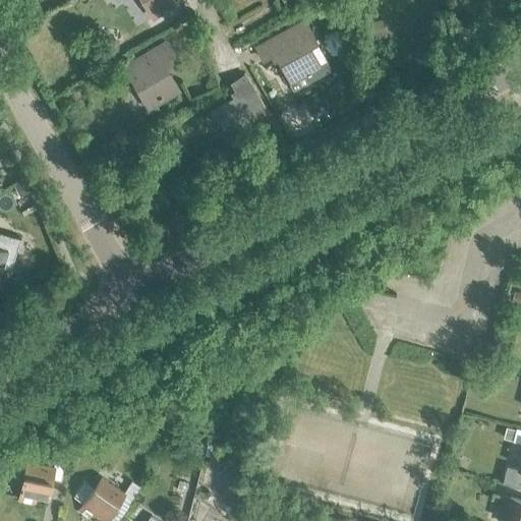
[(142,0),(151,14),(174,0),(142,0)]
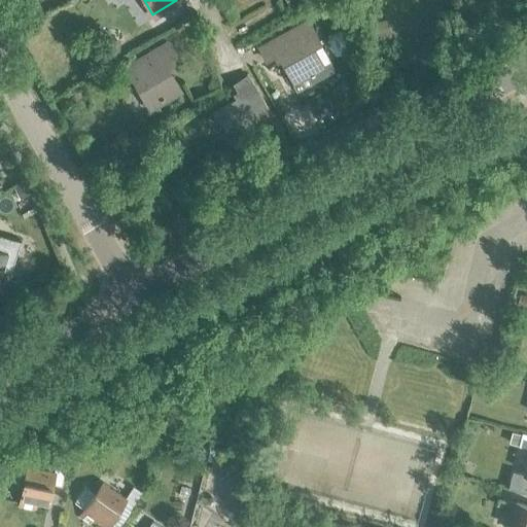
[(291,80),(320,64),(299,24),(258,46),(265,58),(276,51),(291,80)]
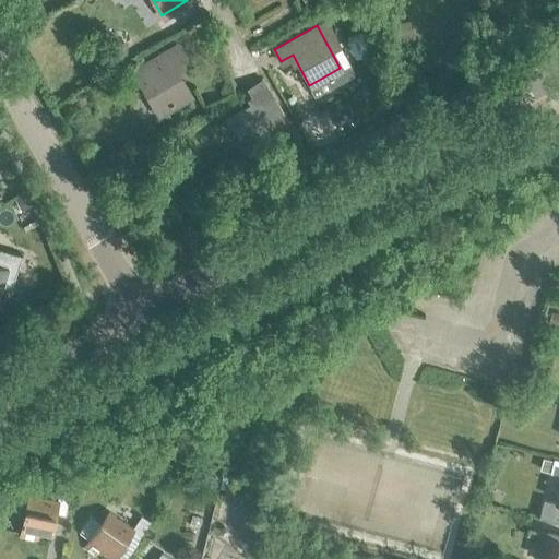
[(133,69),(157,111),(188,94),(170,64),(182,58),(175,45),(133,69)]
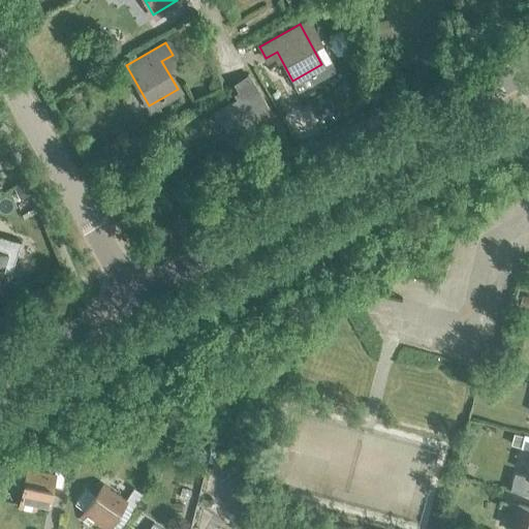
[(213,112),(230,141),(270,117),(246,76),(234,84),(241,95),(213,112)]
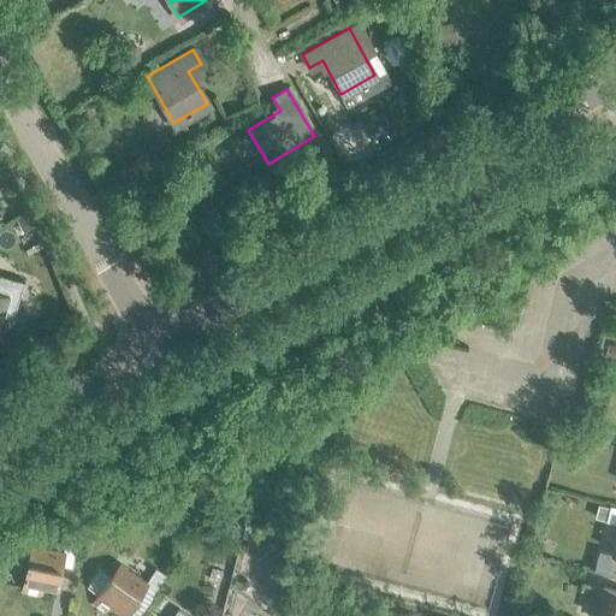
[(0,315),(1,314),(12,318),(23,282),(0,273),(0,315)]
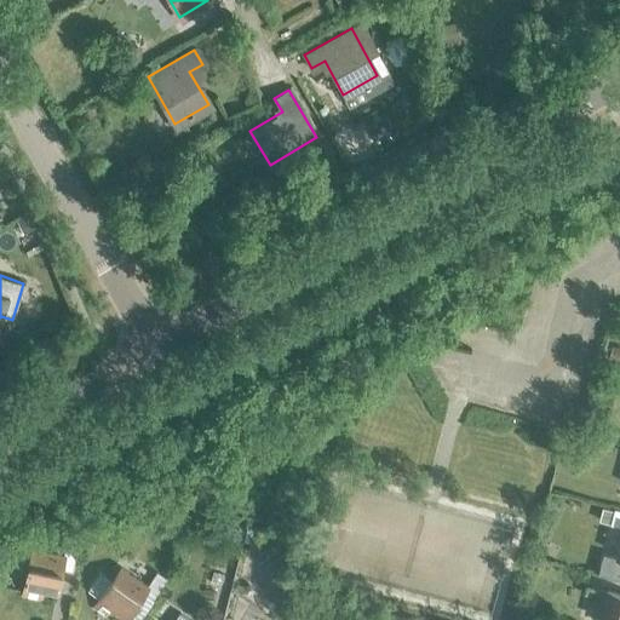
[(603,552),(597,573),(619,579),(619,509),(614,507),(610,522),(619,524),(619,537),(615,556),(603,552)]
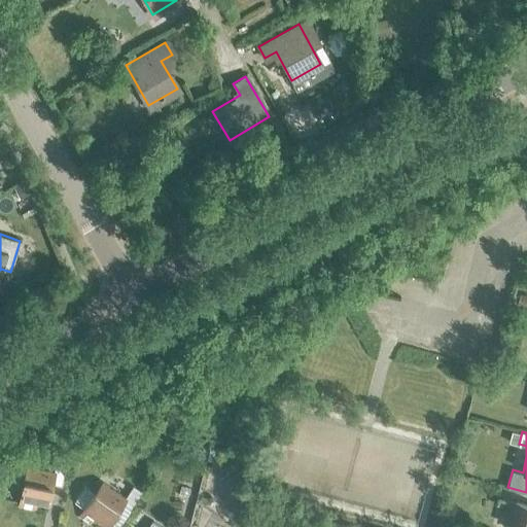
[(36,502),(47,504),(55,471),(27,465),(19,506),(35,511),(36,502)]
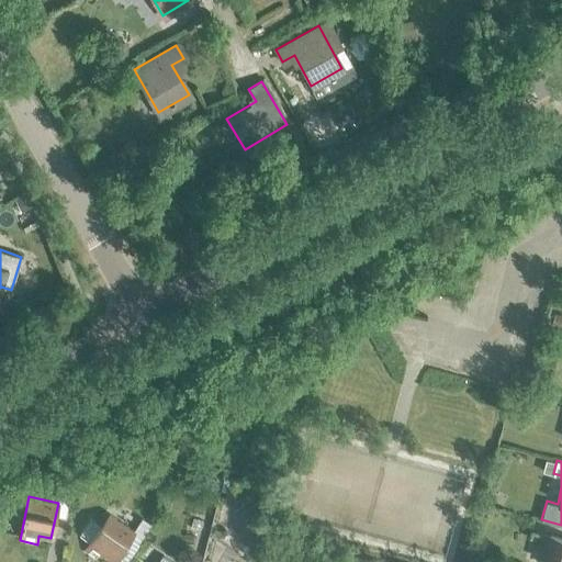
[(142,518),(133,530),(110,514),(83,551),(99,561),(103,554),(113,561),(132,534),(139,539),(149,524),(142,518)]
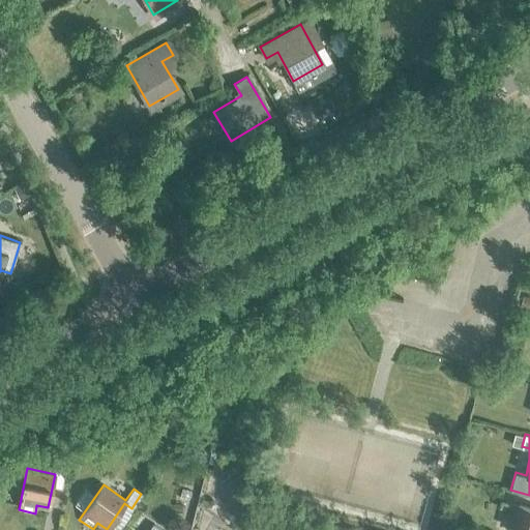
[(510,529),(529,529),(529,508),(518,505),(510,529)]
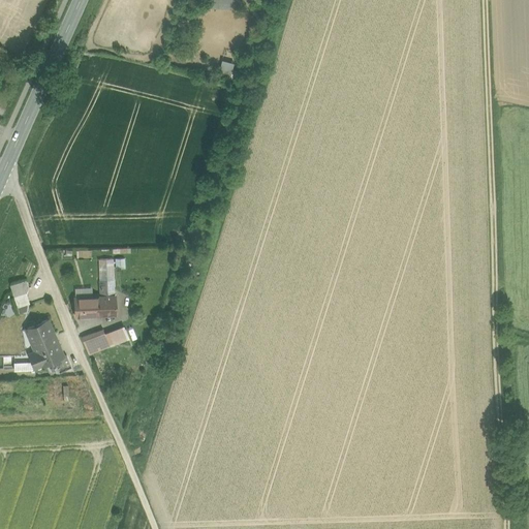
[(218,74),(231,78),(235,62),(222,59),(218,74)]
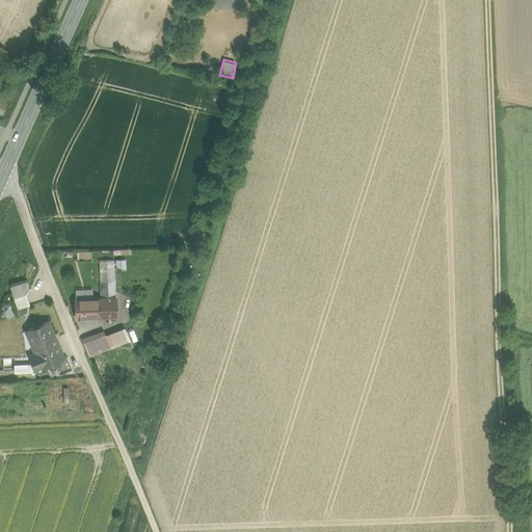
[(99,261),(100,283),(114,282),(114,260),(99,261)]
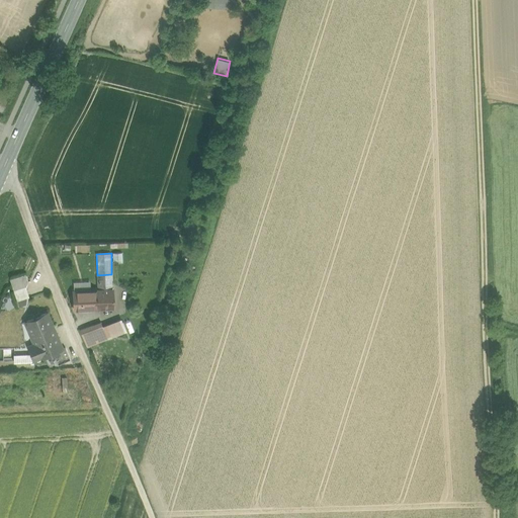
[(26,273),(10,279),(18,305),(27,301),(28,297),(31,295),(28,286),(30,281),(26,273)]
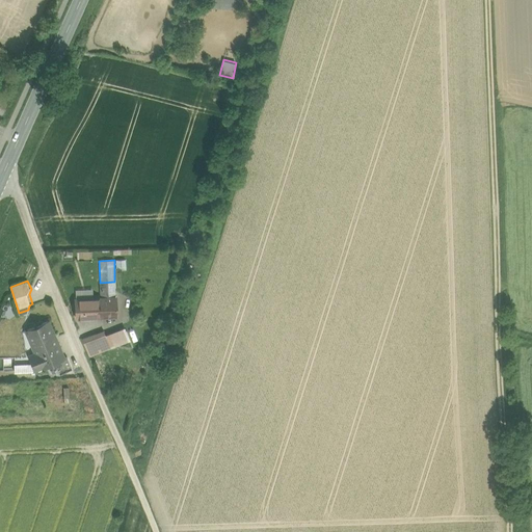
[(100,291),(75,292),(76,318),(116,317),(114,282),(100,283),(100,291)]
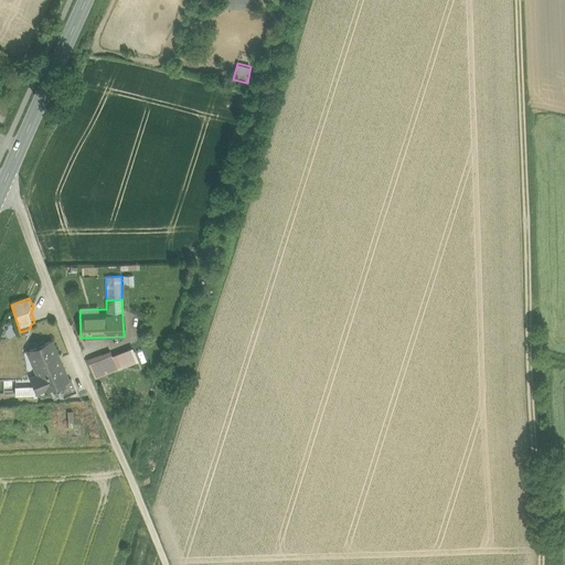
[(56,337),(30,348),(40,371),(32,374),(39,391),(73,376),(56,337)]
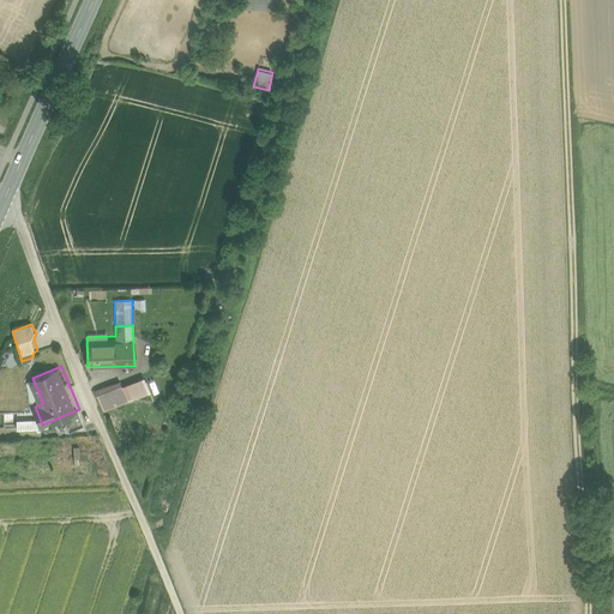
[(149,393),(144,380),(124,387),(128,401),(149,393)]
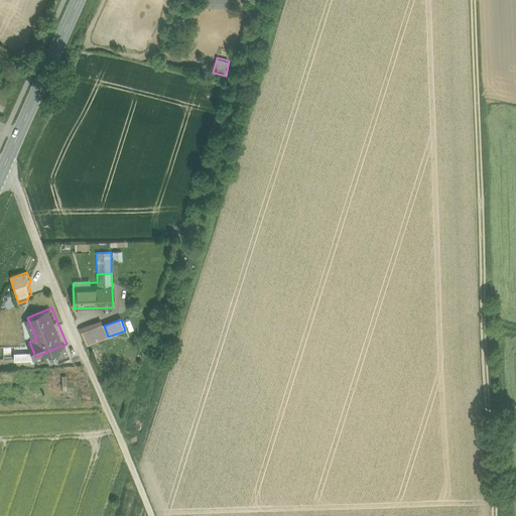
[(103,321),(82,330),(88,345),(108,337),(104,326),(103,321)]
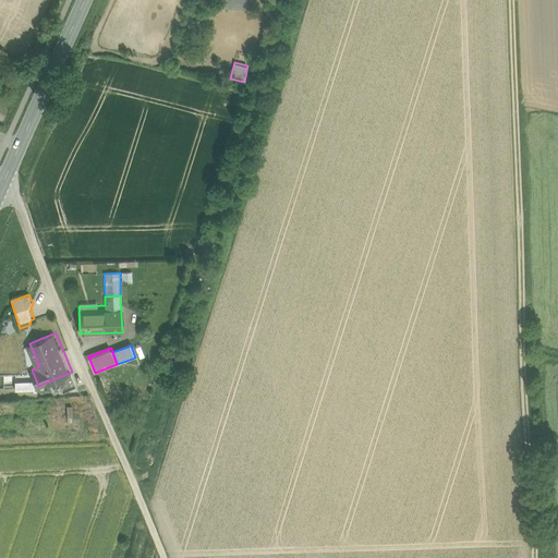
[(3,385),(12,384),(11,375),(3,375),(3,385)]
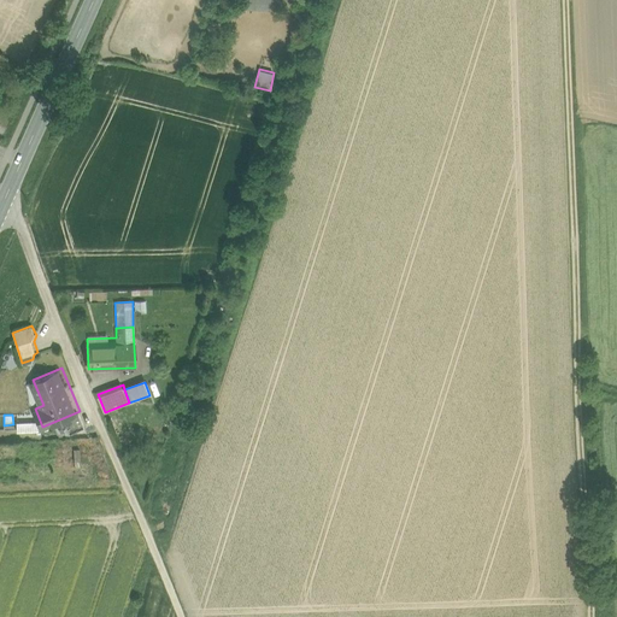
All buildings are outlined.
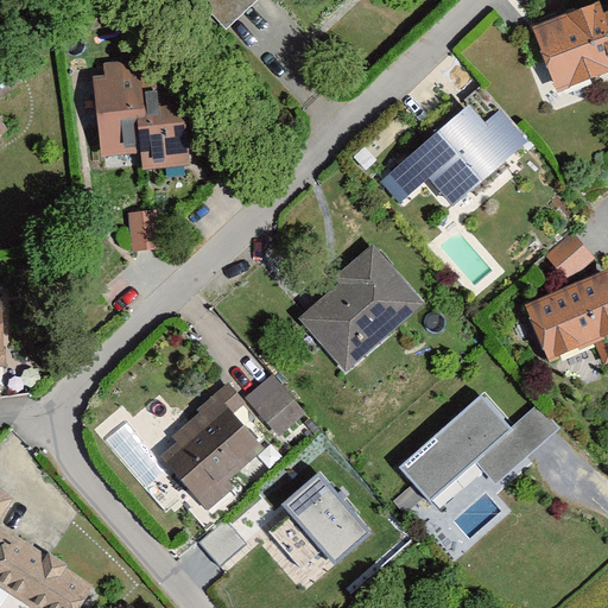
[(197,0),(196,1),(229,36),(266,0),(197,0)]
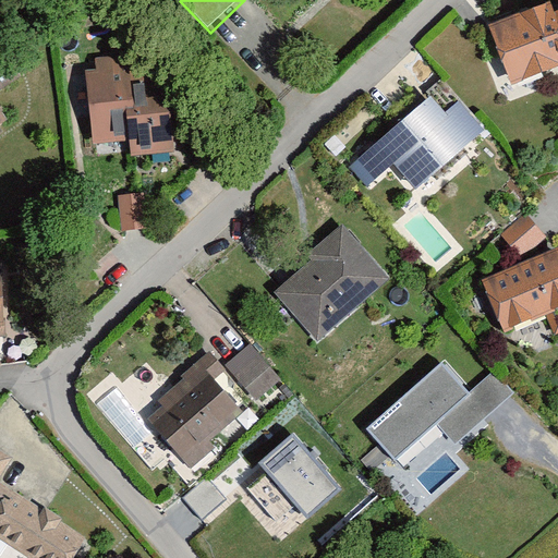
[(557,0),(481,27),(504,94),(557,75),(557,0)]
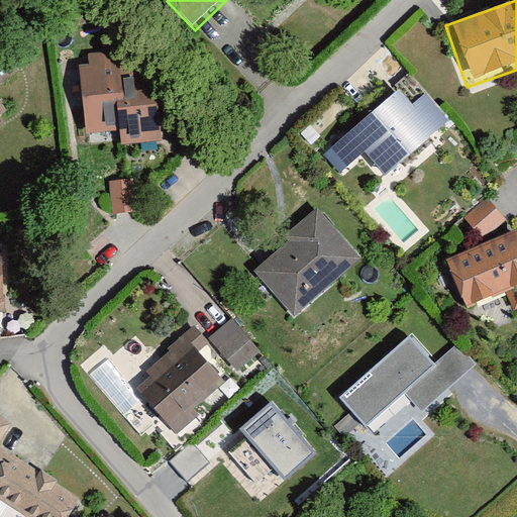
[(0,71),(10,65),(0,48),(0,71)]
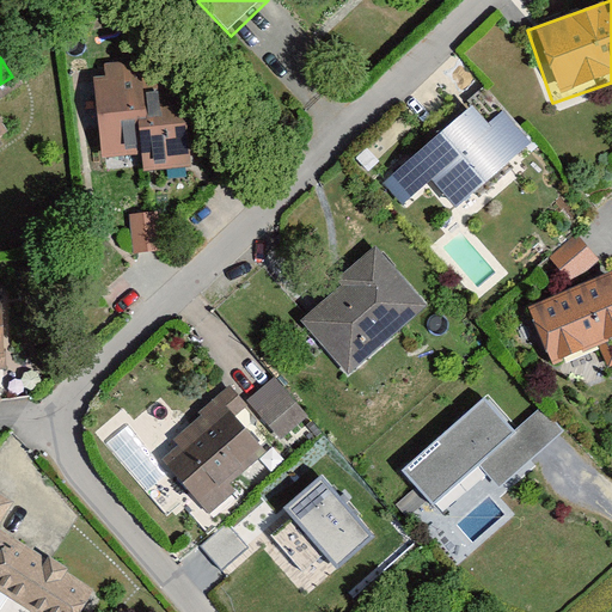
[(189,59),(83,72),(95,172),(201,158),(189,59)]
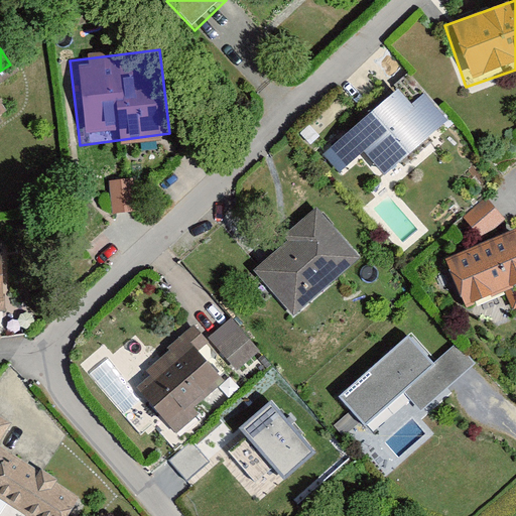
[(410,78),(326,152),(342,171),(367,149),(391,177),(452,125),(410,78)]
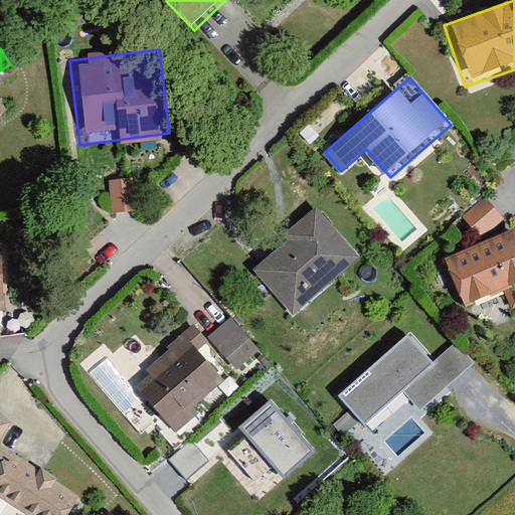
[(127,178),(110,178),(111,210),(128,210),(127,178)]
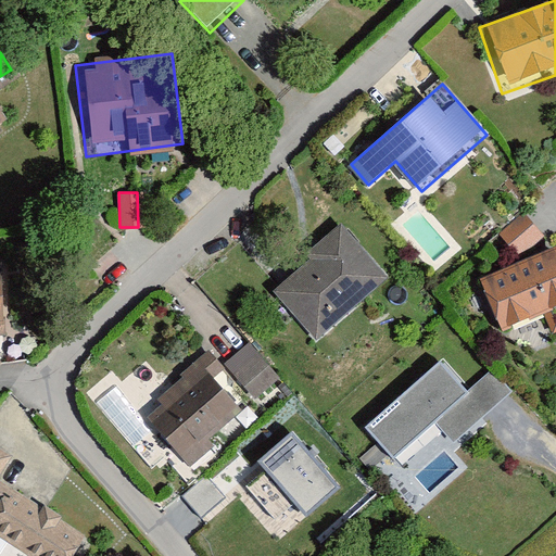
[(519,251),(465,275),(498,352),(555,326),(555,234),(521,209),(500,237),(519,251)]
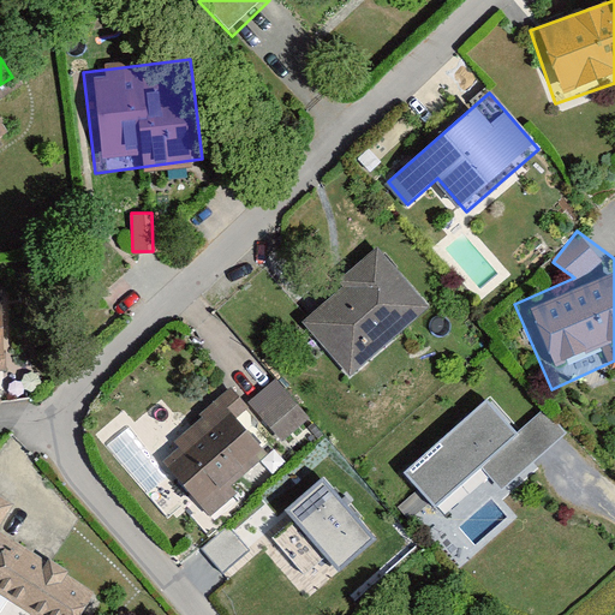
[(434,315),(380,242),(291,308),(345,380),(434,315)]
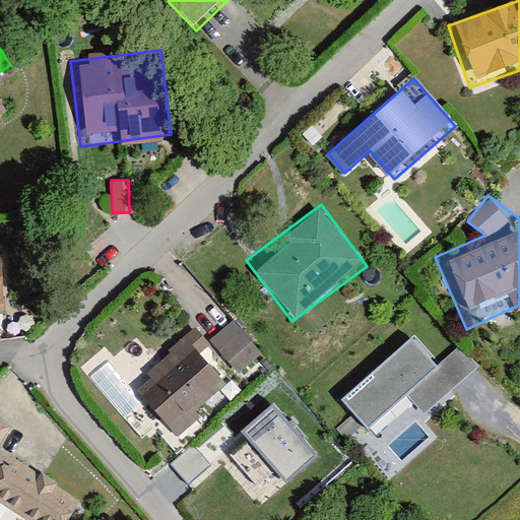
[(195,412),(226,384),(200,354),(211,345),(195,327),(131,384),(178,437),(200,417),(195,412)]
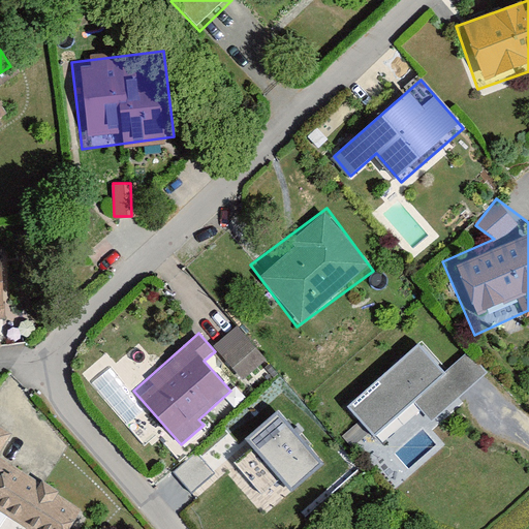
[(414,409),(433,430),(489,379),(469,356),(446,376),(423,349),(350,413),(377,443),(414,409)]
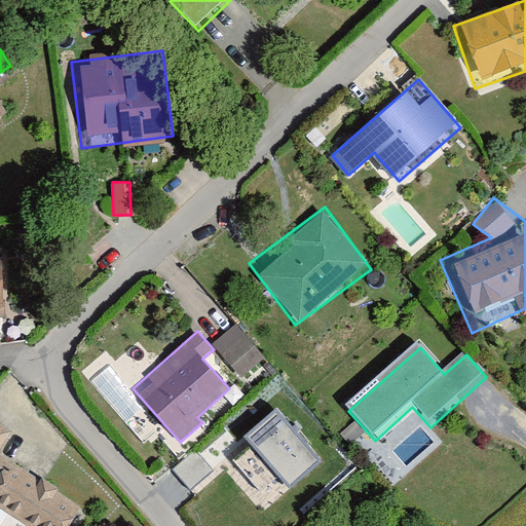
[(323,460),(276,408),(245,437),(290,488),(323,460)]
◆ ◆ ◆ ◆ ◆
Retype, exactly and with no pictures, everything above from the line with "[(291,80),(320,64),(299,24),(258,46),(265,58),(276,51),(291,80)]" down to the line with "[(0,315),(1,314),(12,318),(23,282),(0,273),(0,315)]", both included.

Response —
[(291,80),(320,64),(299,24),(258,46),(265,58),(276,51),(291,80)]
[(133,69),(157,111),(188,94),(170,64),(182,58),(175,45),(133,69)]
[(213,112),(230,141),(270,117),(246,76),(234,84),(241,95),(213,112)]
[(0,315),(1,314),(12,318),(23,282),(0,273),(0,315)]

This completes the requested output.